### [Task statement]
Your task is to print all of the entries exactly, though the pictures should not be included.

Task inputs Start Marker

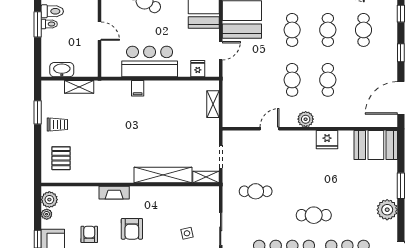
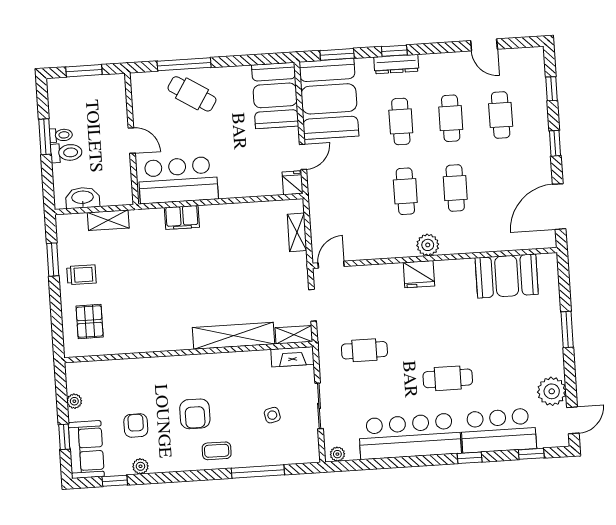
toilet: (52, 11) -> (66, 153), moved
bar counter: (150, 61) -> (178, 180), moved
fridge: (198, 69) -> (293, 183), moved
filing cabinet: (138, 88) -> (182, 217), width x2.00
door: (269, 129) -> (331, 265), moved
fridge: (327, 140) -> (419, 274), moved
booth: (376, 145) -> (507, 276), moved
fireplace: (114, 193) -> (292, 357), moved
plant: (49, 200) -> (77, 380), removed
plant: (387, 210) -> (552, 391), moved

Task inputs End Marker

### [Worked solution]
toilet: (52, 11) -> (66, 153), moved
bar counter: (150, 61) -> (178, 180), moved
fridge: (198, 69) -> (293, 183), moved
filing cabinet: (138, 88) -> (182, 217), width x2.00
door: (269, 129) -> (331, 265), moved
fridge: (327, 140) -> (419, 274), moved
booth: (376, 145) -> (507, 276), moved
fireplace: (114, 193) -> (292, 357), moved
plant: (49, 200) -> (77, 380), removed
plant: (387, 210) -> (552, 391), moved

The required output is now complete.